### [Description of the task]
In your copy, reproduce each entry exactly and include no picture.

::: Dataset entries :::

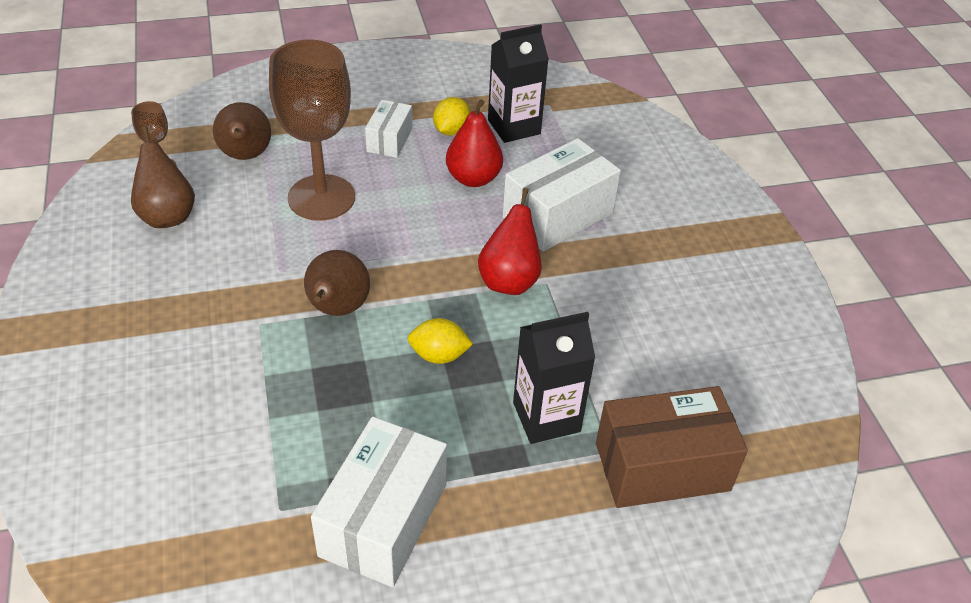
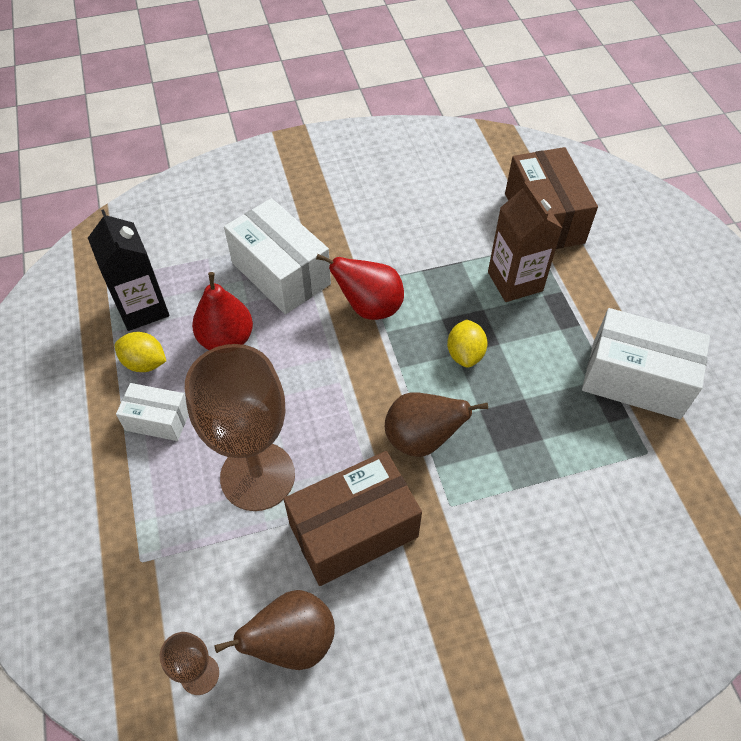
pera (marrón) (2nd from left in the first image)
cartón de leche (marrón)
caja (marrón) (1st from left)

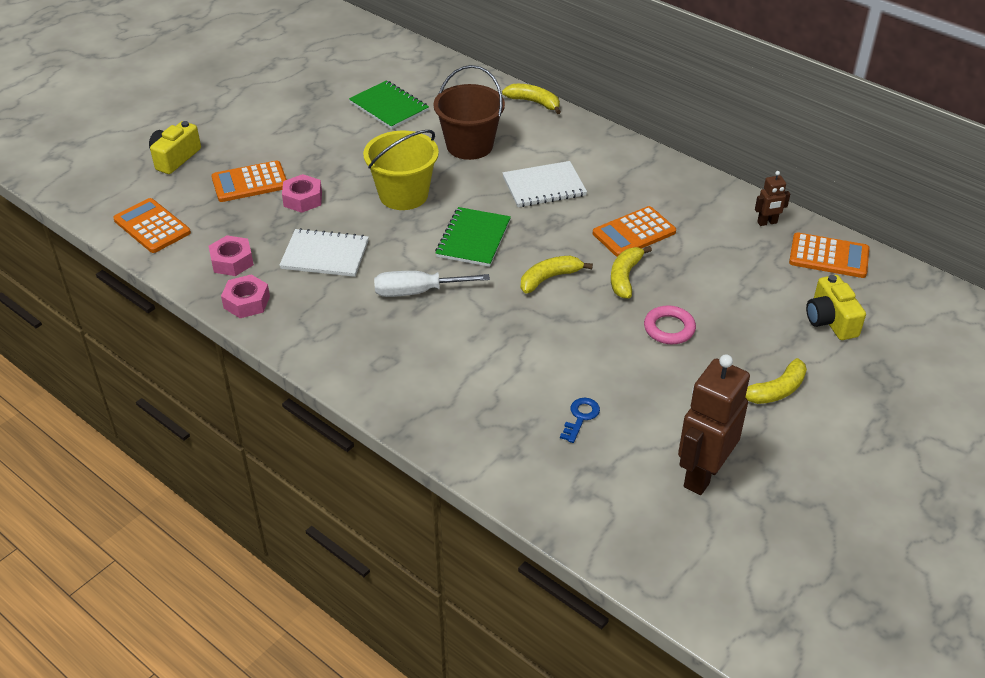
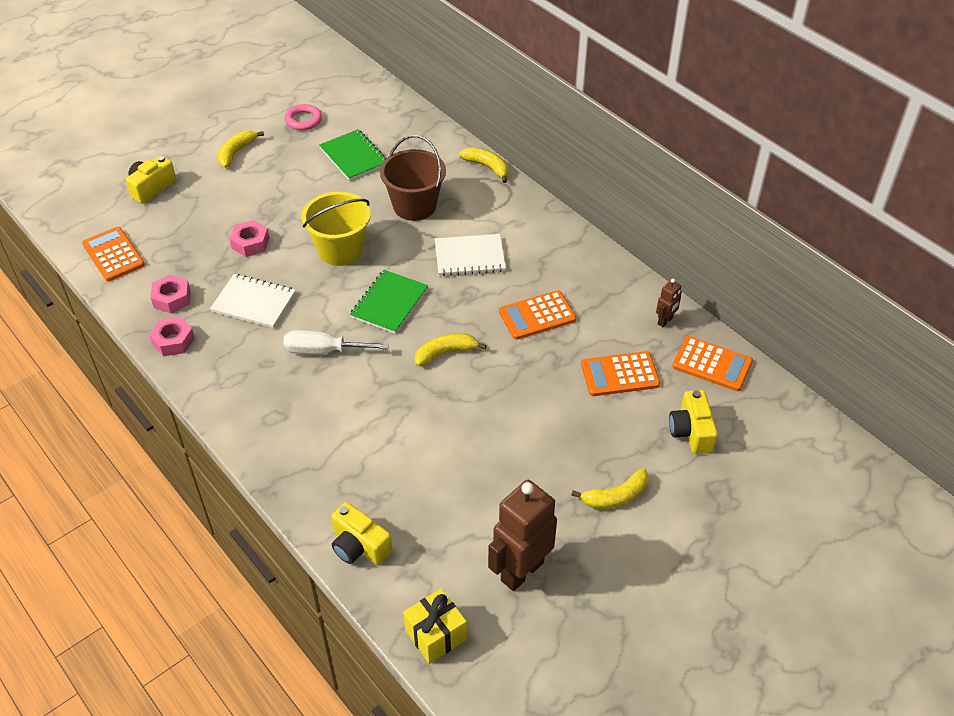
calculadora (naranja) (3rd from left)
robot (marrón) (2nd from left)
plátano (amarillo) (1st from left)
anillo (rosa)
llave (azul)
cámara (amarillo) (2nd from left)
regalo (amarillo)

:::

### [Solution to the exercise]
pera (marrón) (2nd from left in the first image)
cartón de leche (marrón)
caja (marrón) (1st from left)

calculadora (naranja) (3rd from left)
robot (marrón) (2nd from left)
plátano (amarillo) (1st from left)
anillo (rosa)
llave (azul)
cámara (amarillo) (2nd from left)
regalo (amarillo)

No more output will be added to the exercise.